LISTED RECORDS >>
"""

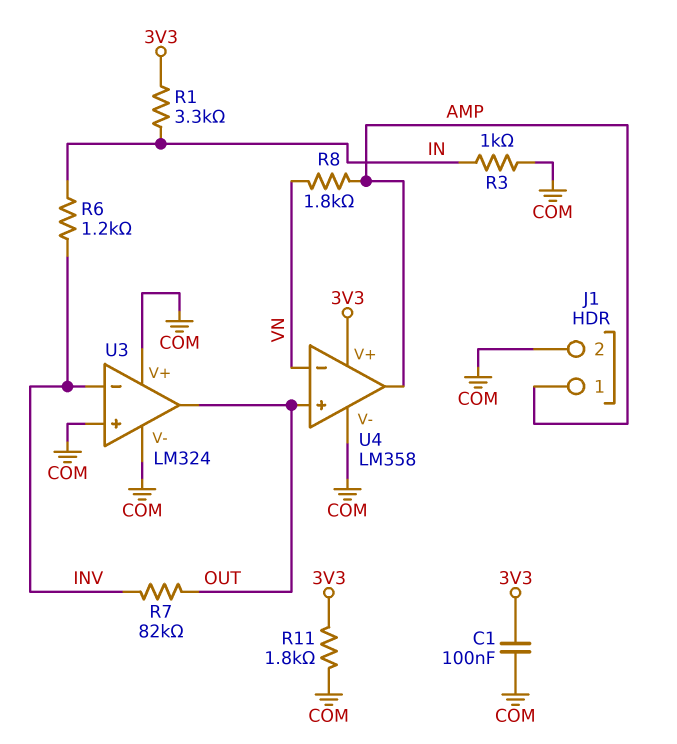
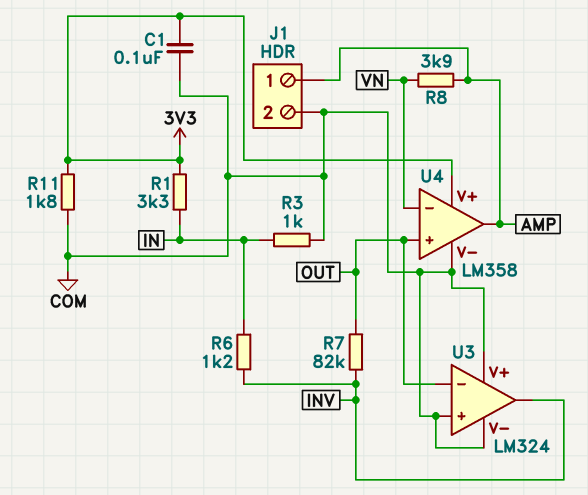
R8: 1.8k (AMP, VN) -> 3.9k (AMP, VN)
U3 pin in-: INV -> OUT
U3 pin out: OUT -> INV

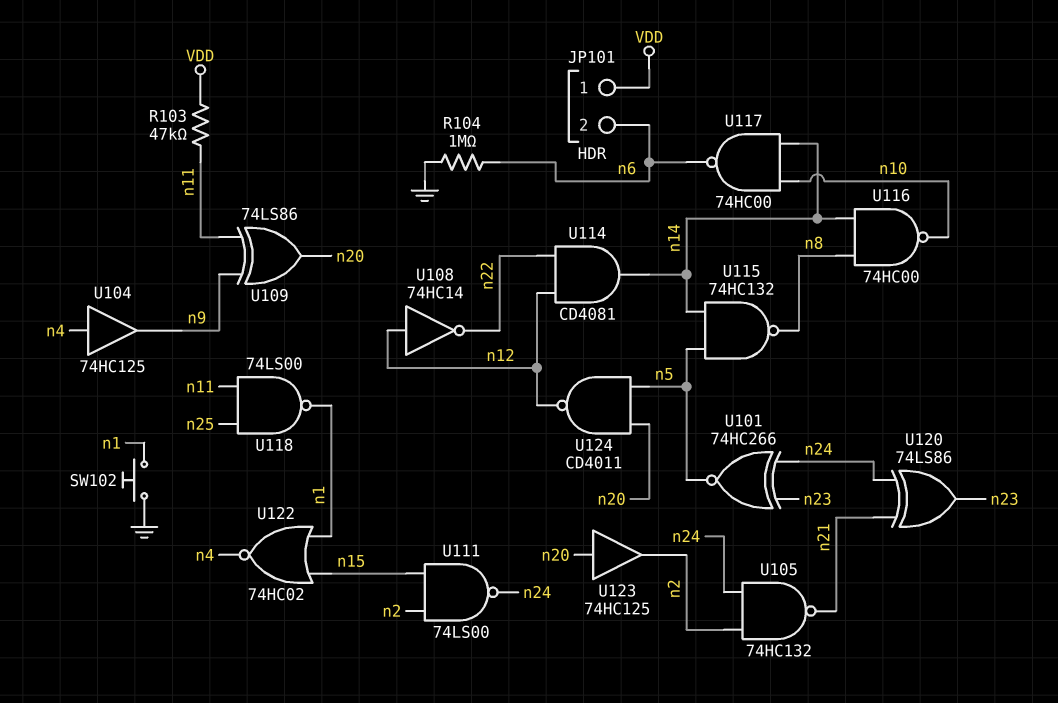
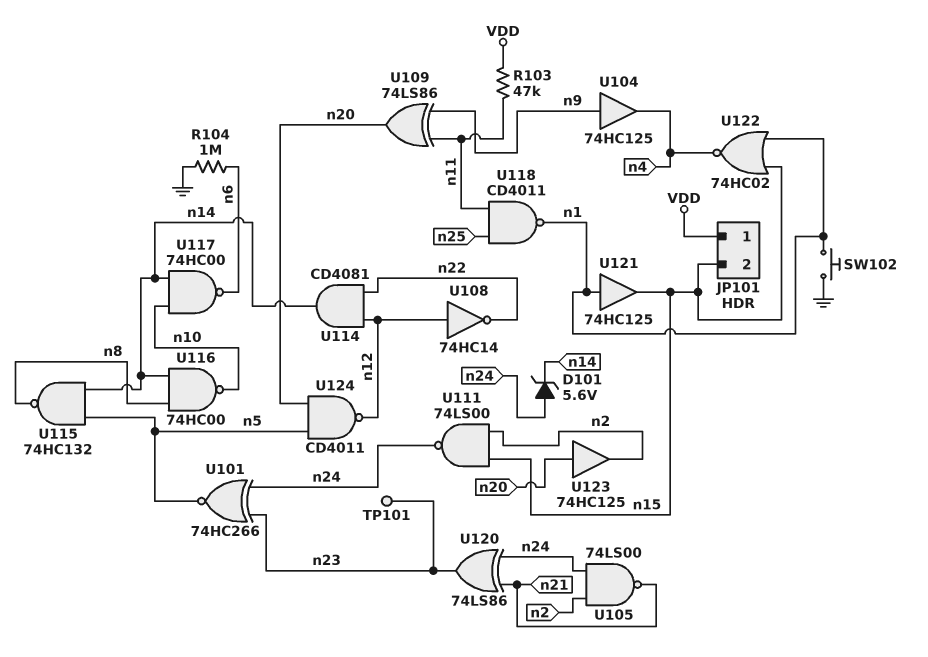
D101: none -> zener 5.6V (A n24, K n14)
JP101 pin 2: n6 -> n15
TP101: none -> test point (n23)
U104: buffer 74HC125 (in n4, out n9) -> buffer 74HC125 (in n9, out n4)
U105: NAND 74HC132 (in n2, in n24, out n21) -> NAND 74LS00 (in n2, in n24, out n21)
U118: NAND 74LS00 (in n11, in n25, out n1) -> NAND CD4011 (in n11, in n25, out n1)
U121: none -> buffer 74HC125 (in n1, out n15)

"""

WHAT THIS TASK INVOLVES >>
Please copy out the entries above exactly as they appear, but skip their images.

RESULT OF THE TASK >>
R8: 1.8k (AMP, VN) -> 3.9k (AMP, VN)
U3 pin in-: INV -> OUT
U3 pin out: OUT -> INV

D101: none -> zener 5.6V (A n24, K n14)
JP101 pin 2: n6 -> n15
TP101: none -> test point (n23)
U104: buffer 74HC125 (in n4, out n9) -> buffer 74HC125 (in n9, out n4)
U105: NAND 74HC132 (in n2, in n24, out n21) -> NAND 74LS00 (in n2, in n24, out n21)
U118: NAND 74LS00 (in n11, in n25, out n1) -> NAND CD4011 (in n11, in n25, out n1)
U121: none -> buffer 74HC125 (in n1, out n15)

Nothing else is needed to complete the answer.